> [RECORDS SHOWN]
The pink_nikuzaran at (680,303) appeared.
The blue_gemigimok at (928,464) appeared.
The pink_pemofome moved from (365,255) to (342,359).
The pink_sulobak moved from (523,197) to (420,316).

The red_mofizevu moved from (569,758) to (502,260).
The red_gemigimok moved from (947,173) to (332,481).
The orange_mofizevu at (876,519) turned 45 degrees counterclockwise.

* * *

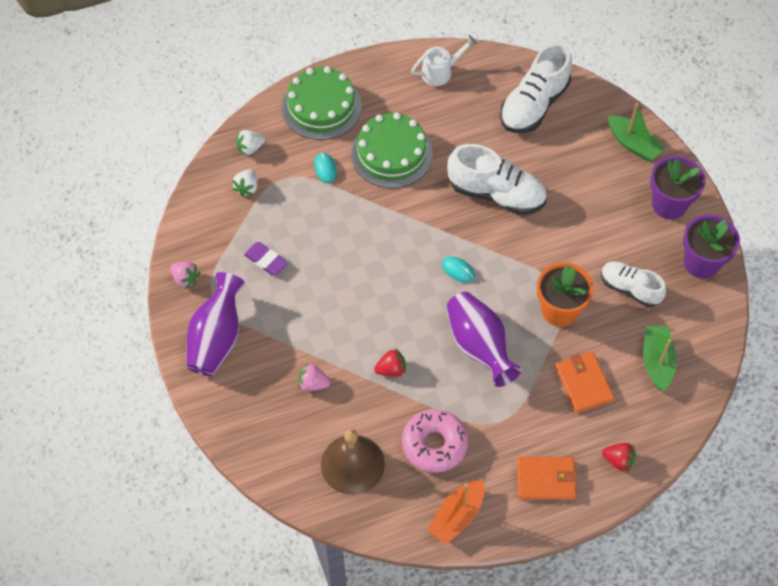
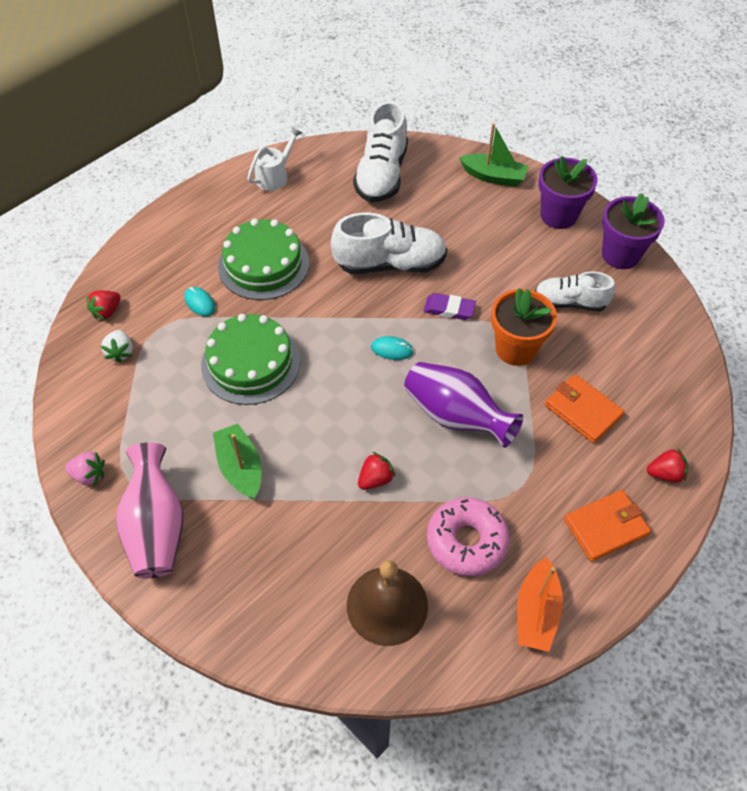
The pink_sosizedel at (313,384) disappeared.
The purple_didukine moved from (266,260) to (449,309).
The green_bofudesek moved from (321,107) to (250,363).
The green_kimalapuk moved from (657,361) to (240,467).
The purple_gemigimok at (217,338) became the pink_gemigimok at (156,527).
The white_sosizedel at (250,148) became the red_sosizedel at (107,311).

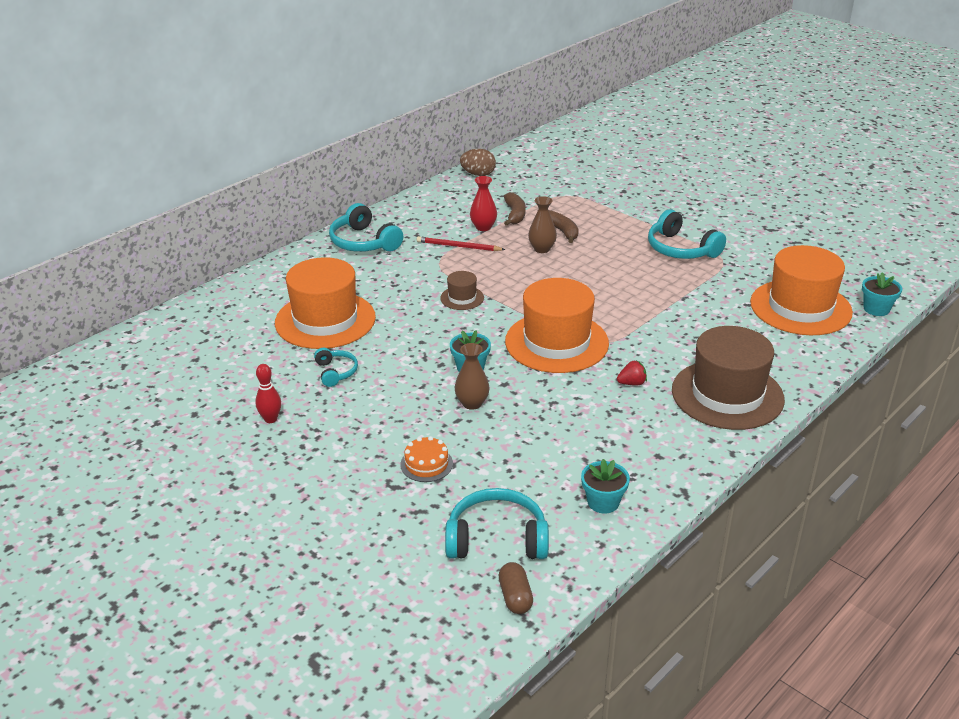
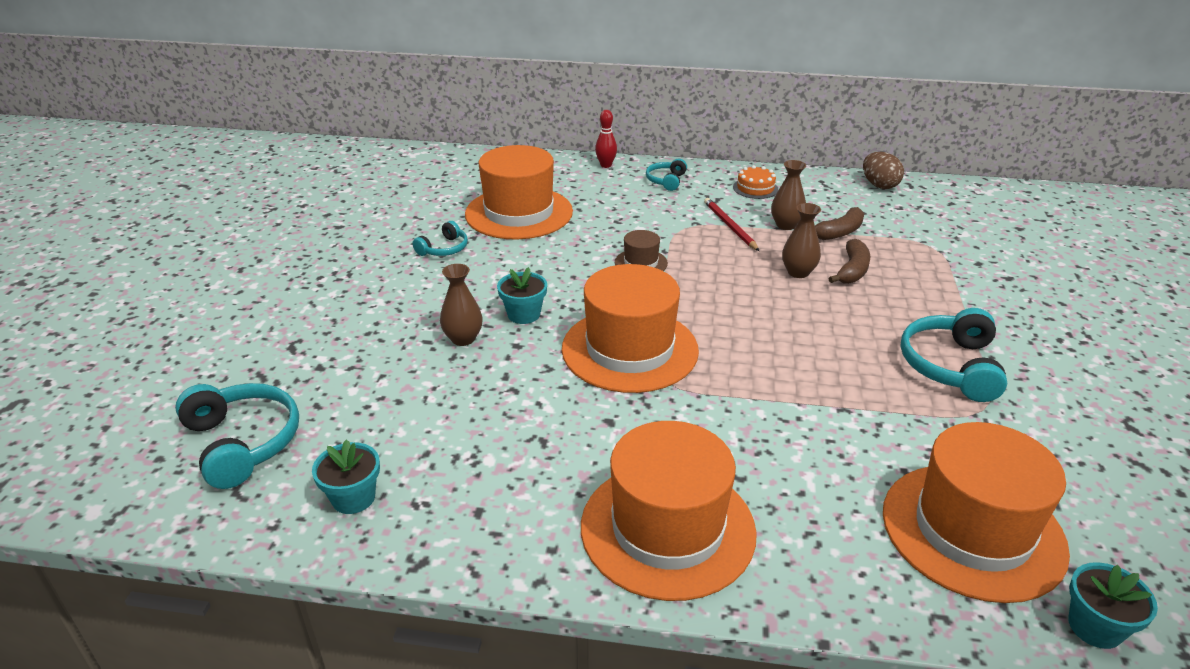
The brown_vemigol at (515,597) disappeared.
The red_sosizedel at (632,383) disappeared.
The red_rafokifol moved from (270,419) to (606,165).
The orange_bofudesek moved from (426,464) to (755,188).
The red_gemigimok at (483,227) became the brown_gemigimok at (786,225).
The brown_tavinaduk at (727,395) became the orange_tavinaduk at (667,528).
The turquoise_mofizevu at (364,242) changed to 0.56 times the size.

> [WORK INSTRUCTIONS] The reply should consist solely of the lines above from the one that has "The pink_nikuzaran at (680,303) appeared." through the one that has "The pink_pemofome moved", reproduced exactly.

> [EXPECTED ANSWER]
The pink_nikuzaran at (680,303) appeared.
The blue_gemigimok at (928,464) appeared.
The pink_pemofome moved from (365,255) to (342,359).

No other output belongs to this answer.